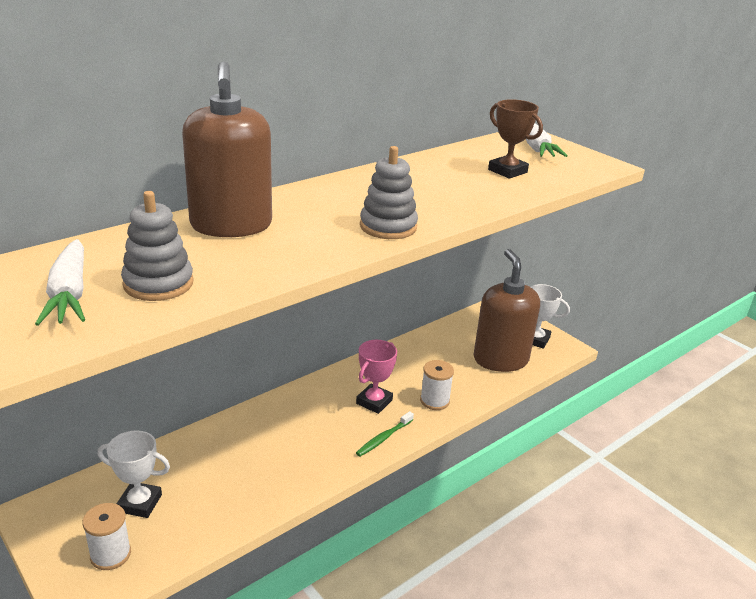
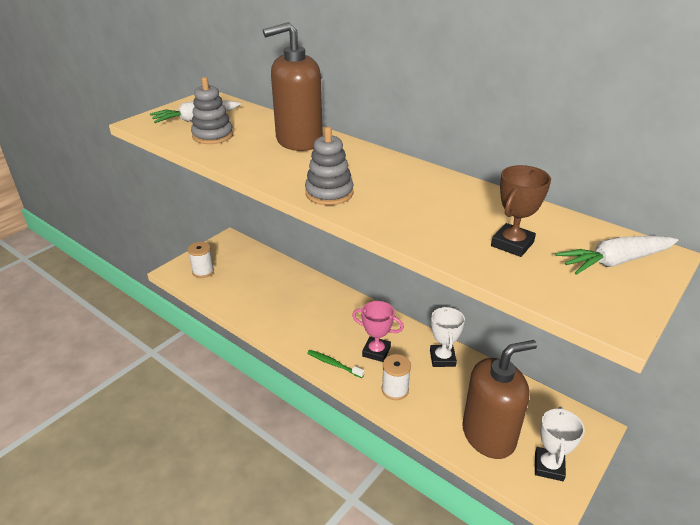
camera: 80 degrees right, 5 degrees up
(140, 503) = (241, 270): white trophy -> white trophy (442, 358)

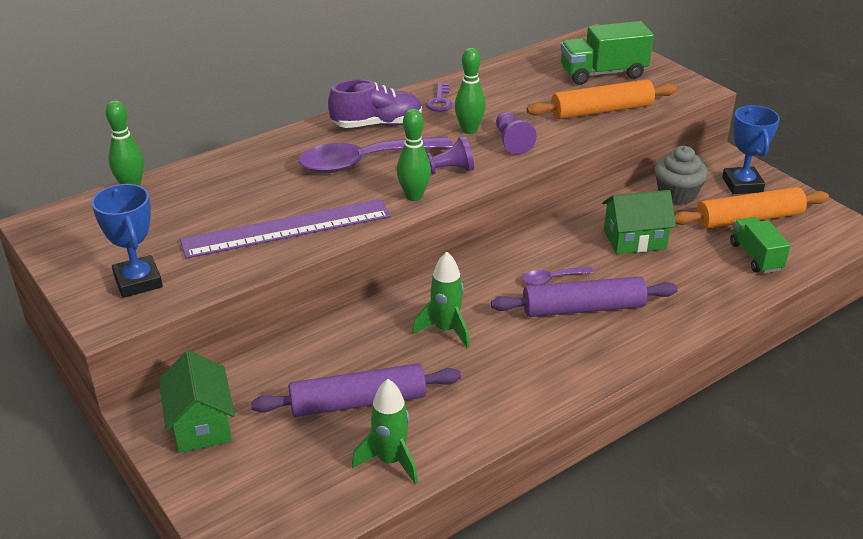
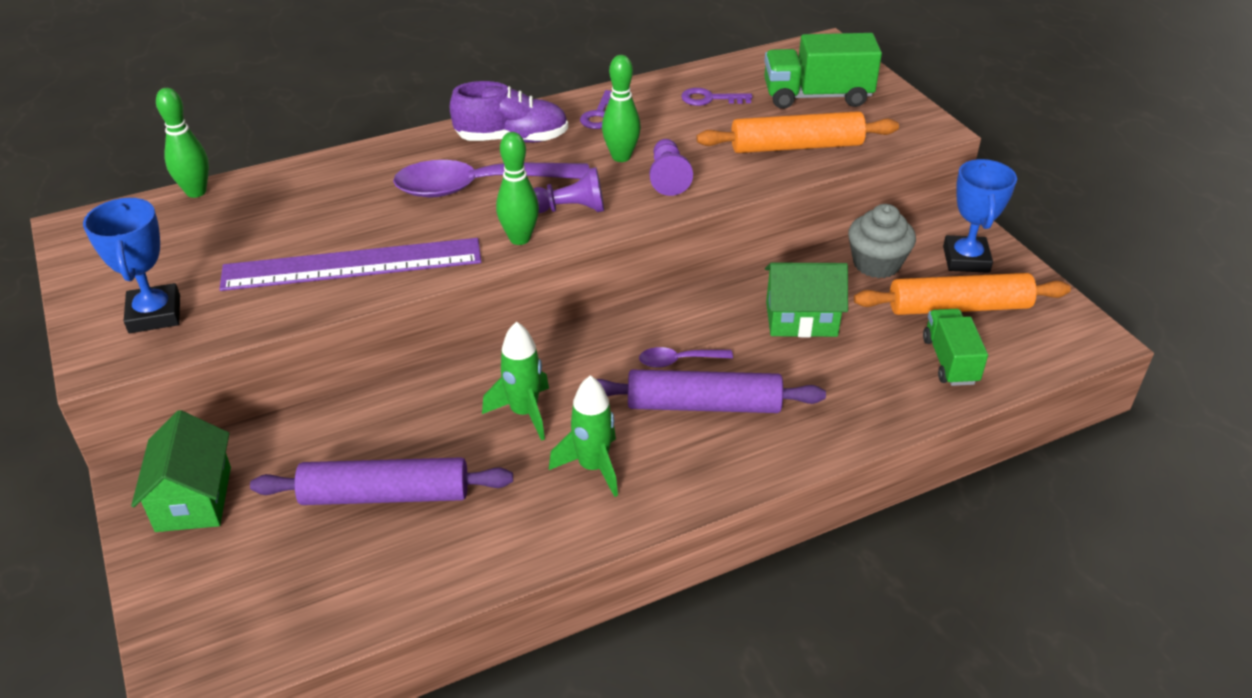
camera: 10 degrees right, 5 degrees up
(390, 461) = (395, 579): green rocket -> green rocket (592, 467)
(521, 82) = (710, 99): none -> purple key

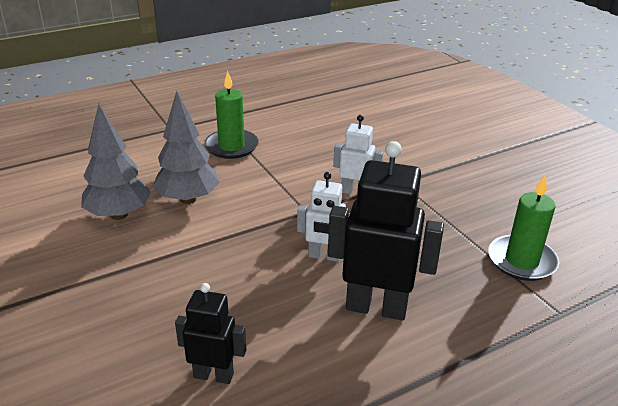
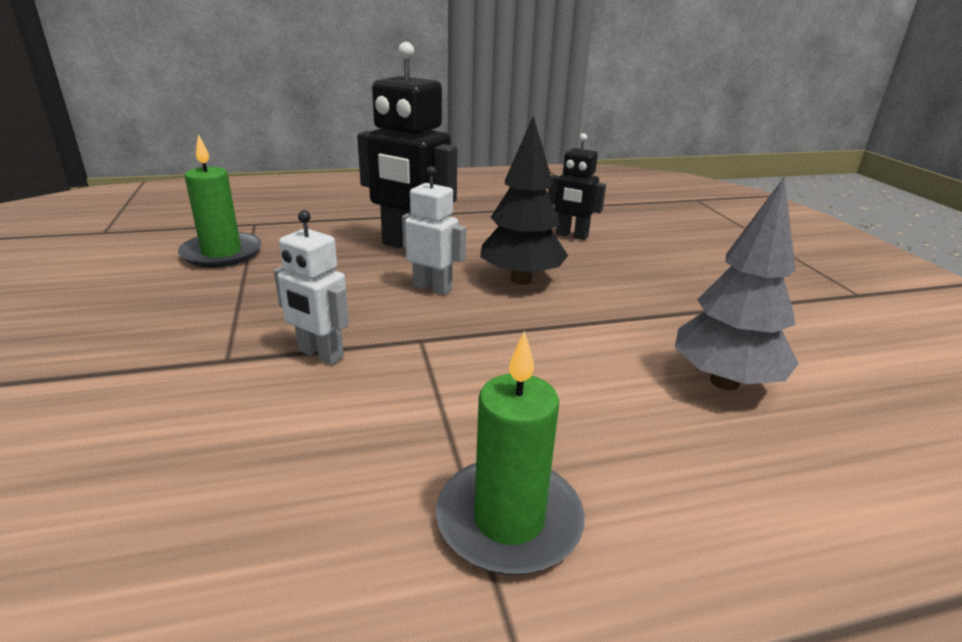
camera: 165 degrees left, 5 degrees down
(188, 199) = (610, 390): grey tree -> none
(256, 281) = (521, 279): none -> black tree

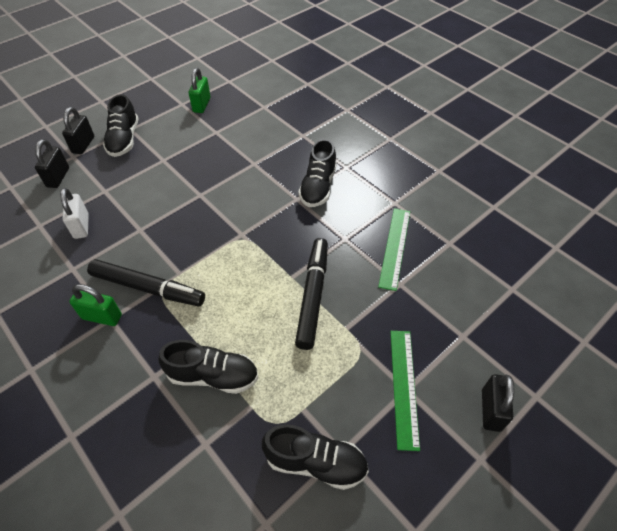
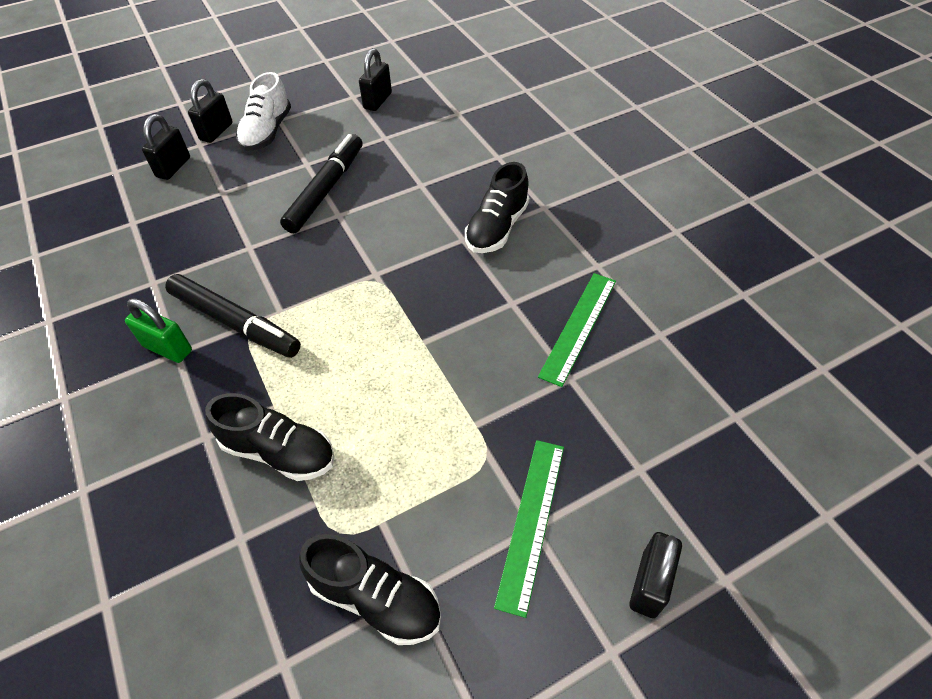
camera: 15 degrees right, 0 degrees up
(81, 226) = (181, 231): white padlock -> none
(124, 140) = (267, 132): black shoe -> white shoe
(201, 105) = (377, 101): green padlock -> black padlock
(313, 296) = (444, 372): black marker -> black marker (326, 190)

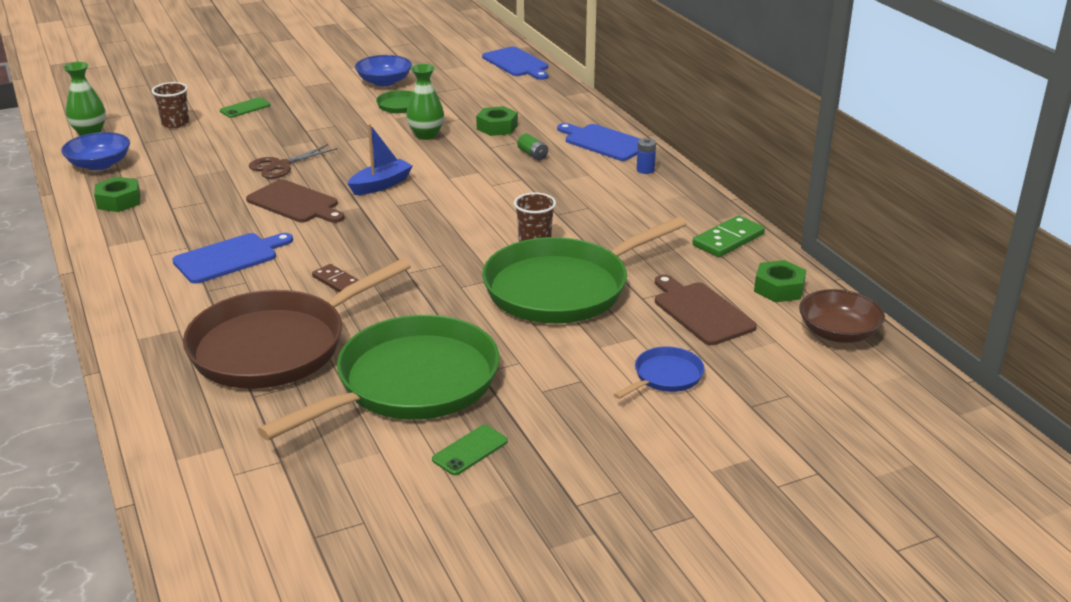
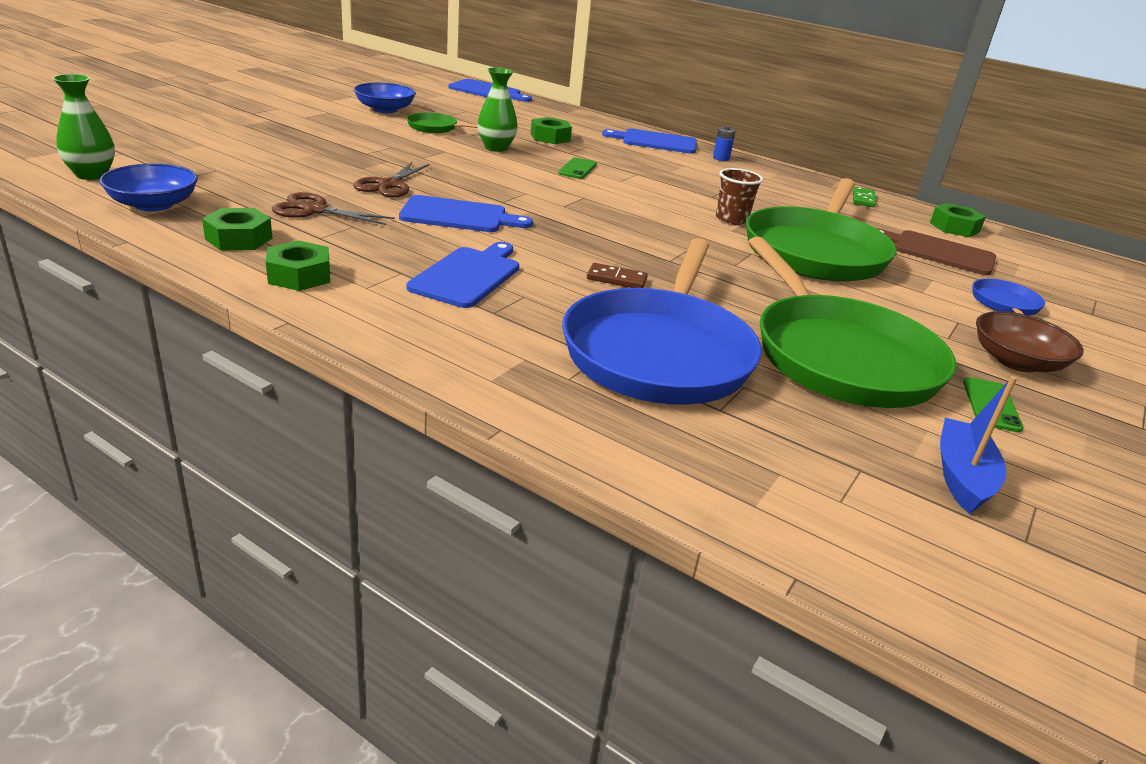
camera: 35 degrees left, 0 degrees up
(120, 237) = (299, 275): none -> green nut
(175, 123) = (198, 157): brown cup -> none
(197, 183) = (315, 210): none -> brown scissors
(245, 108) = (266, 139): green phone -> green phone (577, 169)
(275, 346) = (659, 353): brown pan -> blue pan
(295, 203) = (458, 216): brown cutting board -> blue cutting board
(381, 185) = (520, 191): blue boat -> blue boat (962, 477)
(411, 383) = (840, 357): green pan -> green pan turned 150 degrees clockwise
(532, 155) = (615, 155): green battery -> none
(728, 240) = (863, 199): green domino -> green domino, size x0.64
(838, 333) = (1042, 251): brown bowl -> brown bowl (1016, 362)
○ ○ ○ ○ ○
> [PROBLEM TO SOLVE]: Lines with "tree" in the records above: copy every one of them.

> [RESPONSE BELOW]:
(188, 199) = (610, 390): grey tree -> none
(256, 281) = (521, 279): none -> black tree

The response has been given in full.